▸ What is needed: Rewrite everything from the line containing "bandsaws (556, 936)" down to the end of the data, keeping every line and word, and adjust each coordinate value by adding -85 to it.

--- START OF Entries shown ---

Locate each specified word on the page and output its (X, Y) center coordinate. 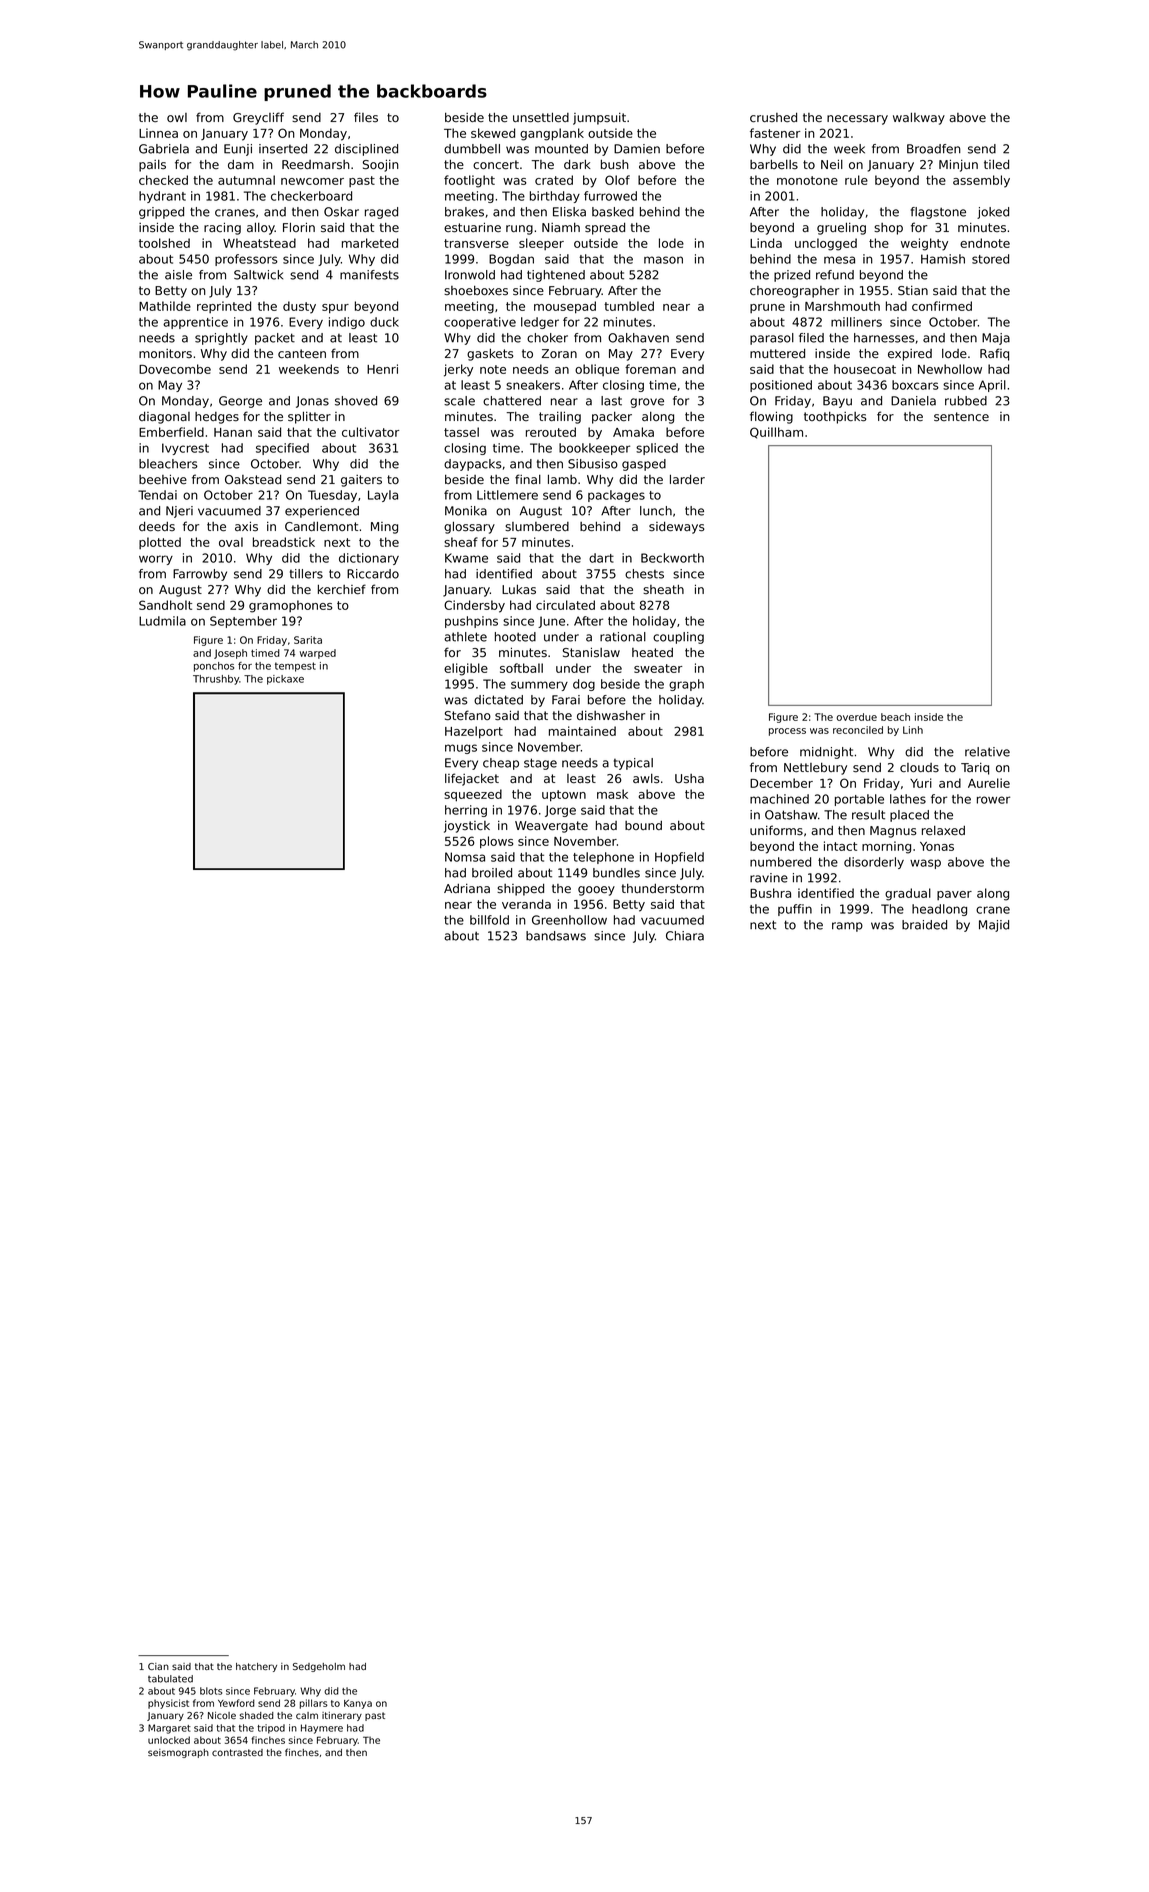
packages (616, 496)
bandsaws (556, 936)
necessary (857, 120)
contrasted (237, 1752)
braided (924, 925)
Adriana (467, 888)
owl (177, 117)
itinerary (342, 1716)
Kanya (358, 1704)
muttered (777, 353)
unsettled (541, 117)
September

--- END OF Entries shown ---

▸ Correct answer:
bandsaws (471, 851)
necessary (772, 35)
contrasted (152, 1667)
braided (839, 840)
Adriana (382, 803)
owl (92, 32)
itinerary (257, 1631)
Kanya (273, 1619)
muttered (692, 268)
unsettled (456, 32)
September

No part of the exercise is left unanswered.